What is asked ▸
Copy out the entries below word for word, starting at the line that contains "Does green matte" and ending at the line that contains "Locate an element on the screen. green".

Provided entries ▸
/---

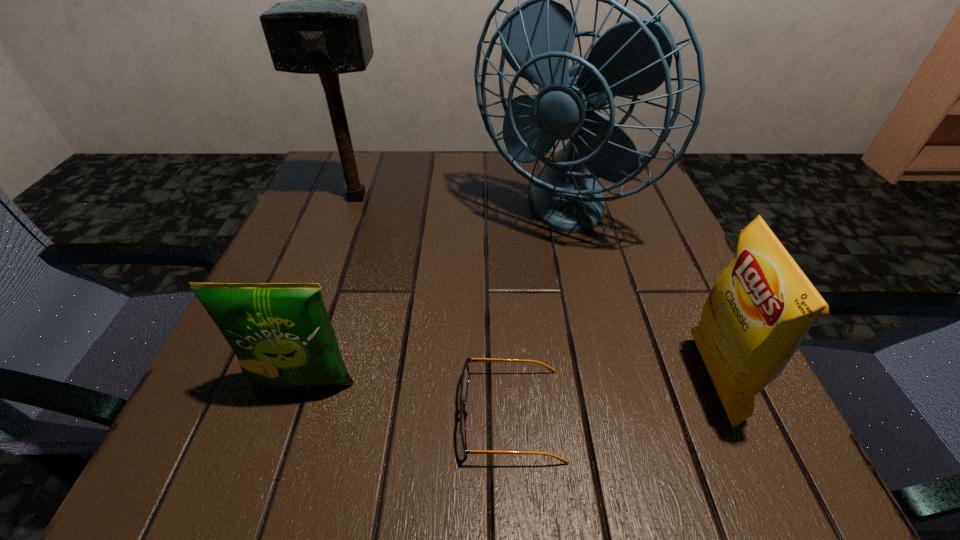
Where is `fan`? The width and height of the screenshot is (960, 540). fan is located at coordinates point(633,57).

Find the location of `the fourth shortest object`. the fourth shortest object is located at coordinates (319, 33).

Find the location of `the right crisp (potato chip)`. the right crisp (potato chip) is located at coordinates (759, 310).

Where is `the fourth tallest object`? the fourth tallest object is located at coordinates (281, 333).

Locate an element on the screen. The height and width of the screenshot is (540, 960). the shorter crisp (potato chip) is located at coordinates pos(281,333).

Locate an element on the screen. spectacles is located at coordinates (465, 377).

You are a GUI agent. You are given a task and a screenshot of the screen. Output one action in this format:
    pyautogui.click(x=<x>, y=<y>)
    Task: Click on the free space located 0.230m in front of the fan to blow air
    This screenshot has width=960, height=540.
    Given the screenshot: What is the action you would take?
    pyautogui.click(x=587, y=364)

This screenshot has height=540, width=960. Find the location of `free space located 0.200m on the right of the mallet`. free space located 0.200m on the right of the mallet is located at coordinates (483, 198).

Locate an element on the screen. The image size is (960, 540). vacant space located on the front of the right crisp (potato chip) with the logo is located at coordinates (660, 381).

Locate an element on the screen. vacant region located on the front of the right crisp (potato chip) with the logo is located at coordinates (444, 381).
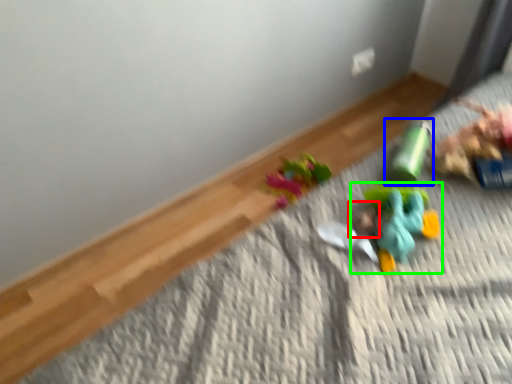
Question: Which is nearer to the head (highlighted by a red box)? toy (highlighted by a blue box) or toy (highlighted by a green box).

Choices:
 (A) toy
 (B) toy

Answer: (B)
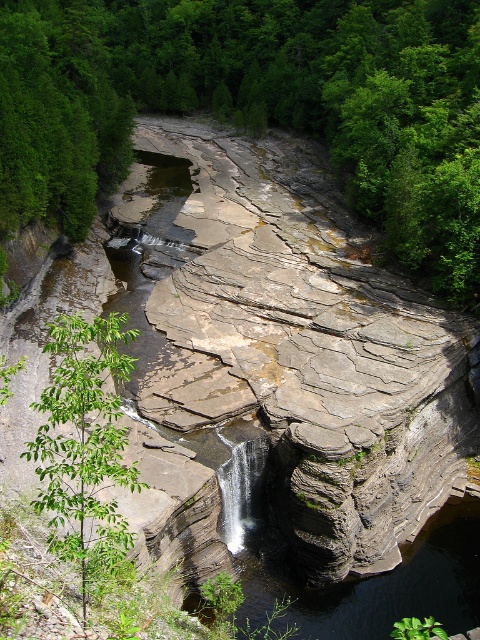
Question: Among these objects, which one is nearest to the camera?

Choices:
 (A) green leafy tree at center-left
 (B) green leafy tree at lower left

Answer: (B)

Question: Can you confirm if green leafy tree at center-left is positioned above green leafy tree at lower left?

Choices:
 (A) no
 (B) yes

Answer: (B)

Question: Can you confirm if green leafy tree at center-left is bigger than green leafy tree at lower left?

Choices:
 (A) no
 (B) yes

Answer: (B)

Question: Which object is closer to the camera taking this photo?

Choices:
 (A) green leafy tree at center-left
 (B) green leafy tree at lower left

Answer: (B)

Question: From the image, what is the correct spatial relationship of green leafy tree at center-left in relation to green leafy tree at lower left?

Choices:
 (A) above
 (B) below

Answer: (A)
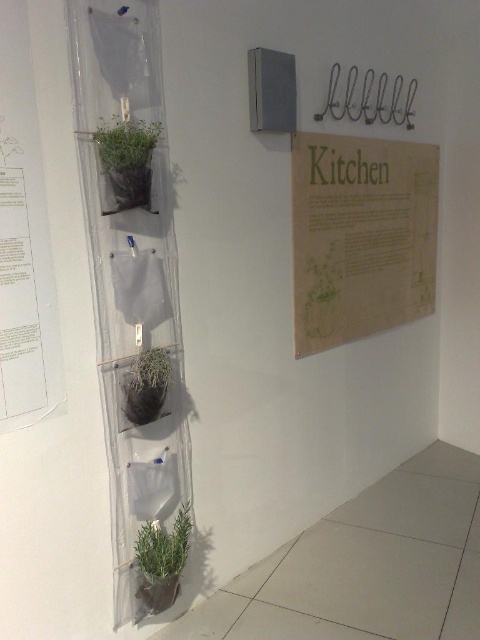
Can you confirm if burlap paper sign at upper right is taller than green fabric plant at upper center?

Indeed, burlap paper sign at upper right has a greater height compared to green fabric plant at upper center.

Can you confirm if burlap paper sign at upper right is bigger than green fabric plant at upper center?

Correct, burlap paper sign at upper right is larger in size than green fabric plant at upper center.

Identify the location of burlap paper sign at upper right. Image resolution: width=480 pixels, height=640 pixels. (360, 236).

Does point (132, 122) lie behind point (147, 365)?

No, it is not.

Is point (107, 168) in front of point (167, 364)?

Yes.

Find the location of `green fabric plant at upper center`. green fabric plant at upper center is located at coordinates (127, 161).

Which is above, green matte plant at lower center or green matte plant at center?

Positioned higher is green matte plant at center.

Does green matte plant at lower center have a greater width compared to green matte plant at center?

Yes, green matte plant at lower center is wider than green matte plant at center.

Locate an element on the screen. green matte plant at lower center is located at coordinates (164, 547).

At what (x,y) coordinates should I click in order to perform the action: click on green matte plant at lower center. Please return your answer as a coordinate pair (x, y). The width and height of the screenshot is (480, 640). Looking at the image, I should click on [164, 547].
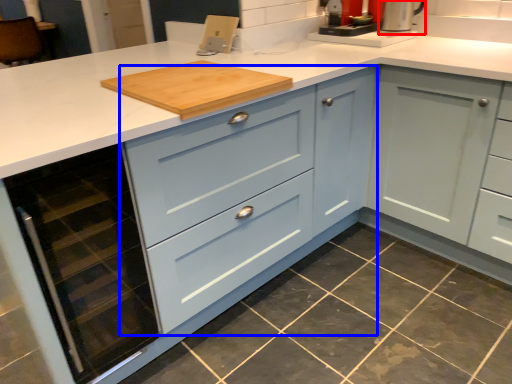
Question: Which of the following is the closest to the observer, appliance (highlighted by a red box) or cabinetry (highlighted by a blue box)?

Choices:
 (A) appliance
 (B) cabinetry

Answer: (B)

\---

Solution for this task ▸
Does green matte plant at lower center have a greater width compared to green matte plant at center?

Yes, green matte plant at lower center is wider than green matte plant at center.

Locate an element on the screen. green matte plant at lower center is located at coordinates (164, 547).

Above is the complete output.